BRIEF: Scan the records beneath this line for the line holding "camera: 40 degrees right, 10 degrees up" and the line holding "button (orange) (3rd", then transcribe exactly those two and all lines between.

DATA FOR PROCESSING:
━━━━━━━━━━━━━━━━━━━━

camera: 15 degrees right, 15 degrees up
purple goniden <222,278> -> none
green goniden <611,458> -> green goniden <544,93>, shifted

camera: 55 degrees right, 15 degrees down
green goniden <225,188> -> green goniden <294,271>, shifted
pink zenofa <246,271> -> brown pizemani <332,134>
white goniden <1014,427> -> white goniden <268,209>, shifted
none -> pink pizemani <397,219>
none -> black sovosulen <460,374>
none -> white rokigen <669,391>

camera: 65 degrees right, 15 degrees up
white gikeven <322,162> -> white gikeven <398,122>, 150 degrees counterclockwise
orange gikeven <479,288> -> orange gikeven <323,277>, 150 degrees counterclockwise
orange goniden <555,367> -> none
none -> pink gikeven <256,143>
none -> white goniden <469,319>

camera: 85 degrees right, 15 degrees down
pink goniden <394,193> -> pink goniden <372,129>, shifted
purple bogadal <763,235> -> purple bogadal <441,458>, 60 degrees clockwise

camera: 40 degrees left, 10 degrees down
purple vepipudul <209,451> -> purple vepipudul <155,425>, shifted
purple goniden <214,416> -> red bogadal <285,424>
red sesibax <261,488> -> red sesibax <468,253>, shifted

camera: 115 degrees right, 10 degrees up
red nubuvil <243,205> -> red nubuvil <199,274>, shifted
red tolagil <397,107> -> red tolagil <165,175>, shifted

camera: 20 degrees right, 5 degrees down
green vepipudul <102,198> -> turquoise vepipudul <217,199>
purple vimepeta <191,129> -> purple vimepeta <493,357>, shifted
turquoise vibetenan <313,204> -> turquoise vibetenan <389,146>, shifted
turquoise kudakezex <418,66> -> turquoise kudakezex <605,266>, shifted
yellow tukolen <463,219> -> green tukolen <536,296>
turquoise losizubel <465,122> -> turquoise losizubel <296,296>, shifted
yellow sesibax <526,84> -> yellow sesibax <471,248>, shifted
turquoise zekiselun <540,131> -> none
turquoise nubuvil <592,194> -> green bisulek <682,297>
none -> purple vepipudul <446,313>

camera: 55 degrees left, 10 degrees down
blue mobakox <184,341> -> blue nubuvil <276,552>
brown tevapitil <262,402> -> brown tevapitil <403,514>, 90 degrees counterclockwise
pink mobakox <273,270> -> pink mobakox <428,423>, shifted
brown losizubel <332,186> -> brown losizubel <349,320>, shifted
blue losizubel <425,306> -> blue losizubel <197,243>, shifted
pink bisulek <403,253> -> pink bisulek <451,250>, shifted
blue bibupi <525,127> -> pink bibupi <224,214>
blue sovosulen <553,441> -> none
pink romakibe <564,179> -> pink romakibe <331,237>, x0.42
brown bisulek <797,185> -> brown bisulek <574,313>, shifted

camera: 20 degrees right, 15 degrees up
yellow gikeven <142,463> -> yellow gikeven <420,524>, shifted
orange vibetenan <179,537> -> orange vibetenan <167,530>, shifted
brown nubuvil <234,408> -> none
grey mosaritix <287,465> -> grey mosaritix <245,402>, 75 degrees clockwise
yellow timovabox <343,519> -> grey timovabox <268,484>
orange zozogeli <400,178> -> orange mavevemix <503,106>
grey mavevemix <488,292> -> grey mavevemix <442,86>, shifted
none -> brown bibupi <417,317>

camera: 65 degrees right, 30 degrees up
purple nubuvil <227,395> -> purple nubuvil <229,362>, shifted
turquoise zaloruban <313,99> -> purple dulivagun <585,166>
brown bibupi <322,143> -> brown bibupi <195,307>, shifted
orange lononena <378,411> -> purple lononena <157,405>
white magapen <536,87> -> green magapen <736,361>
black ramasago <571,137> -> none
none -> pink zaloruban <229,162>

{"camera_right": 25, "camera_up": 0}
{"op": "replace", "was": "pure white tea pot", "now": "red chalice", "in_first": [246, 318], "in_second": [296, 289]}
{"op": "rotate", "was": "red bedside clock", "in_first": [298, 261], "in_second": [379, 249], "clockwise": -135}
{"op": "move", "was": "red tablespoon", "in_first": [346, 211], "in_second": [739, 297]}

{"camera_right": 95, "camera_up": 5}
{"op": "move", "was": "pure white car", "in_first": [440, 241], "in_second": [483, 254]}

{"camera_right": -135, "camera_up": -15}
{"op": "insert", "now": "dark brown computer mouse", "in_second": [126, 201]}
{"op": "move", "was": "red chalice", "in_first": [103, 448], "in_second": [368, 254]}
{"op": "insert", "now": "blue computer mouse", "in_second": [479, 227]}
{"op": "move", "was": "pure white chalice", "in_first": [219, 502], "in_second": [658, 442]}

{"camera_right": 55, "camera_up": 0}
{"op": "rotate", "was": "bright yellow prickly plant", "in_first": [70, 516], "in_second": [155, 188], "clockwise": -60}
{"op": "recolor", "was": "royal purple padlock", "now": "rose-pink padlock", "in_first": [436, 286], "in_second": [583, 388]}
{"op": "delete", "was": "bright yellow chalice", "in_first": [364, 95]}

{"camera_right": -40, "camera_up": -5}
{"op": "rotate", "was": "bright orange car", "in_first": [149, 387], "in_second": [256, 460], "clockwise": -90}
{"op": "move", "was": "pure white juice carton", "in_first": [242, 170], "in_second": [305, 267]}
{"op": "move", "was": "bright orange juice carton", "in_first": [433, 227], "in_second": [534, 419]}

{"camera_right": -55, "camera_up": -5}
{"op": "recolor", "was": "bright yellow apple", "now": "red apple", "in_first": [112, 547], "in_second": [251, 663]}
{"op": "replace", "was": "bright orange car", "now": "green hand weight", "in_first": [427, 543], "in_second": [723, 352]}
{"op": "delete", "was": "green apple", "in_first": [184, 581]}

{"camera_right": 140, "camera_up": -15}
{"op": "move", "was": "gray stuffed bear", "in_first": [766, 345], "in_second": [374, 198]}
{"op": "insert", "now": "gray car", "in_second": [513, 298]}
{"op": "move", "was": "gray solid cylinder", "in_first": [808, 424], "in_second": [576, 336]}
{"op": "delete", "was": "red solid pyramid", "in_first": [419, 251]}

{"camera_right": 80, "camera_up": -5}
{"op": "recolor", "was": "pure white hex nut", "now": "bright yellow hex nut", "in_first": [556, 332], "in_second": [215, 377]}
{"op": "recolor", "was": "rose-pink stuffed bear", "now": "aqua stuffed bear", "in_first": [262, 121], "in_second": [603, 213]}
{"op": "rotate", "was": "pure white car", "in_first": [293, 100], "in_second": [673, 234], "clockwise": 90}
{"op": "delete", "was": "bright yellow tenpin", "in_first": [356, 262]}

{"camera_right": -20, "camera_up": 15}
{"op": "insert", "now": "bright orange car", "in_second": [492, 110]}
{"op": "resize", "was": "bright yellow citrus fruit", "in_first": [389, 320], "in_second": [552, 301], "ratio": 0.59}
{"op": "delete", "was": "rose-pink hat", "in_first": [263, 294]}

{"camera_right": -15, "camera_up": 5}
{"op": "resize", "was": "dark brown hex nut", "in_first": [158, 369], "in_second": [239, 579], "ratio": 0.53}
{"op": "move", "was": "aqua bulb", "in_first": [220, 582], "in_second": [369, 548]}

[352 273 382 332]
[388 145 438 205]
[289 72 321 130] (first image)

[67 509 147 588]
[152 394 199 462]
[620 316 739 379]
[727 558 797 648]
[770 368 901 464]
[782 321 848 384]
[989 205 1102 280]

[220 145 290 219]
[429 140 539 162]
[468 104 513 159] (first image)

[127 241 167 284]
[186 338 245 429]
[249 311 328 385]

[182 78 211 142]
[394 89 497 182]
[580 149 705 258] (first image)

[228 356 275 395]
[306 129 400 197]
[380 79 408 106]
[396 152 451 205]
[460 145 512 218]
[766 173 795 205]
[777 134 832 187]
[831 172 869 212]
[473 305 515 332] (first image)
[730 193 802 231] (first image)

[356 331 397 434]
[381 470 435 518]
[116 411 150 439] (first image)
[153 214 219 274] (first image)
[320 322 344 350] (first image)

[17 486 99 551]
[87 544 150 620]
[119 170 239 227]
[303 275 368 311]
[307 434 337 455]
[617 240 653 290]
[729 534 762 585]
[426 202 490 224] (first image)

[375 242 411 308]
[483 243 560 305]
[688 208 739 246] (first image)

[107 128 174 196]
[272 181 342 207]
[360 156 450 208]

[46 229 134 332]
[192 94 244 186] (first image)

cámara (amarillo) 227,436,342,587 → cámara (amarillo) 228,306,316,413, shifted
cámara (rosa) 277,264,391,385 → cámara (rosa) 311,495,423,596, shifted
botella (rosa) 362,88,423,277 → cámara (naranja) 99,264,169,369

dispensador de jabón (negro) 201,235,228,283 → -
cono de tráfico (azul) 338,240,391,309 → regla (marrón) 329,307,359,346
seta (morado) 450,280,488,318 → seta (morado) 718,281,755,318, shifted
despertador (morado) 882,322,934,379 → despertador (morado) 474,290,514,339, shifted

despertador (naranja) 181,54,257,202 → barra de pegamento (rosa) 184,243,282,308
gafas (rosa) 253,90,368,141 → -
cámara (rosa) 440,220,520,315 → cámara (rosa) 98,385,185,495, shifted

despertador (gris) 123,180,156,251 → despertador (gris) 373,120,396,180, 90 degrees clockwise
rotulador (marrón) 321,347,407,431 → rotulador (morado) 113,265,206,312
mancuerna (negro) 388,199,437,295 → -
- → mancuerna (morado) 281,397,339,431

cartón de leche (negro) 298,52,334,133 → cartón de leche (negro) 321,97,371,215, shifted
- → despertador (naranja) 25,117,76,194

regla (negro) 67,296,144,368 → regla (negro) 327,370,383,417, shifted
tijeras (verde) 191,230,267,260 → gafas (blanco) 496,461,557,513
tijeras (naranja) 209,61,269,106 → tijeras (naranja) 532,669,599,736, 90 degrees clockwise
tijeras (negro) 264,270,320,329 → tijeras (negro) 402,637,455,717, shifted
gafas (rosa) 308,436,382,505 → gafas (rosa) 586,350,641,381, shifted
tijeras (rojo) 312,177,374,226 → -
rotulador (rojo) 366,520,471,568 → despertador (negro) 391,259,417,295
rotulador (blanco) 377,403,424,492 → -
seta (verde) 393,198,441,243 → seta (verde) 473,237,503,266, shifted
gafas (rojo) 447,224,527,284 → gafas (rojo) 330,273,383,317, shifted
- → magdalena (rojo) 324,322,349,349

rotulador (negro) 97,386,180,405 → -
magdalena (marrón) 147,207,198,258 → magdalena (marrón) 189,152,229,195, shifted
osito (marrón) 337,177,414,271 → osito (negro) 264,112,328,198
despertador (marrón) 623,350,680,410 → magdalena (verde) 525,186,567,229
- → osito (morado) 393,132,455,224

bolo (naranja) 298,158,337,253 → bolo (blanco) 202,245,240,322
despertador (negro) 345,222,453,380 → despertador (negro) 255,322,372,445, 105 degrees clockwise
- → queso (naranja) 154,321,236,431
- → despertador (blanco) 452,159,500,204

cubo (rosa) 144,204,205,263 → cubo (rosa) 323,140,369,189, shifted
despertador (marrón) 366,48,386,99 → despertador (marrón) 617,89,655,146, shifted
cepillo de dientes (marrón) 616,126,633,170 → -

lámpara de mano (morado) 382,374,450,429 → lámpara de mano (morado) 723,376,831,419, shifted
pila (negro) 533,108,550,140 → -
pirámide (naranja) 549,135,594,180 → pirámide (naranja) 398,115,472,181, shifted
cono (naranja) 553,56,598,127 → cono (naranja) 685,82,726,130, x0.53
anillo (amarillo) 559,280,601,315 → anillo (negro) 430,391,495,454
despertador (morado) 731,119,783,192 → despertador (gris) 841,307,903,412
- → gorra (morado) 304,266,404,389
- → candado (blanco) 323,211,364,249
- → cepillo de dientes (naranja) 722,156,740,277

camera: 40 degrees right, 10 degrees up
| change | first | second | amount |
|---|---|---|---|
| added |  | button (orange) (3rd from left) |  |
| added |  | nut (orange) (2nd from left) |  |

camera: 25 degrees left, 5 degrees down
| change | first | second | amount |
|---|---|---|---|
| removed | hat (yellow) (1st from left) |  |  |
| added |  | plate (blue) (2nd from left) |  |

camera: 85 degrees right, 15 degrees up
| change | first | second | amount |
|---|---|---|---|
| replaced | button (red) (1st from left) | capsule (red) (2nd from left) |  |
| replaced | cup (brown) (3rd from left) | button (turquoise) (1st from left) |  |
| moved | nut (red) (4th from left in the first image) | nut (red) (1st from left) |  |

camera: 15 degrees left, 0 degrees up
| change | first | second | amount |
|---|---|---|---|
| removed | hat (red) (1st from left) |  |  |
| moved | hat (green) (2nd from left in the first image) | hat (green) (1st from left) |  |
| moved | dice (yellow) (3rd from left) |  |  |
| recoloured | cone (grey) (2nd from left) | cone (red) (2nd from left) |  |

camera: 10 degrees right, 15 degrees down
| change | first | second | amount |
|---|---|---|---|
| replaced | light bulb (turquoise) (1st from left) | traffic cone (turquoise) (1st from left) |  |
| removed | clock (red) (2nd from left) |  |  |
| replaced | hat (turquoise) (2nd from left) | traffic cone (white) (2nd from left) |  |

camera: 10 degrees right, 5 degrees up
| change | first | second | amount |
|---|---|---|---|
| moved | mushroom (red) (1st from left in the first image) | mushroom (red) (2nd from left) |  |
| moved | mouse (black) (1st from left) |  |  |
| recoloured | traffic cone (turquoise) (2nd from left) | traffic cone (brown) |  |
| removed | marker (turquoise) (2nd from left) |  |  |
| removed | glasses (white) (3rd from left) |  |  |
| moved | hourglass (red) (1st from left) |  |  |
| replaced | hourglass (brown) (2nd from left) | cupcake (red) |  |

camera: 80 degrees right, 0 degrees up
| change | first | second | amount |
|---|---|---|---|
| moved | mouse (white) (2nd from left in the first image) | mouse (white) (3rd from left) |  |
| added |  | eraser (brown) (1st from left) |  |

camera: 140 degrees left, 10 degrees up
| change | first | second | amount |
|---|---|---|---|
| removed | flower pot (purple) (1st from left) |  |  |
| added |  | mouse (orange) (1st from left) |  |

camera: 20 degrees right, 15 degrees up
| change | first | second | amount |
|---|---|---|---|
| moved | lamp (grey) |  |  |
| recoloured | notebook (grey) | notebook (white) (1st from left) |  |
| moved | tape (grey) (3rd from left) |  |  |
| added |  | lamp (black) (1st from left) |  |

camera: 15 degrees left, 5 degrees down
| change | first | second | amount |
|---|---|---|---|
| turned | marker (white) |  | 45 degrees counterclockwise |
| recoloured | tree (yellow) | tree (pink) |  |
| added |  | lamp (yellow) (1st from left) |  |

━━━━━━━━━━━━━━━━━━━━

YOUR RESPONSE:
camera: 40 degrees right, 10 degrees up
| change | first | second | amount |
|---|---|---|---|
| added |  | button (orange) (3rd from left) |  |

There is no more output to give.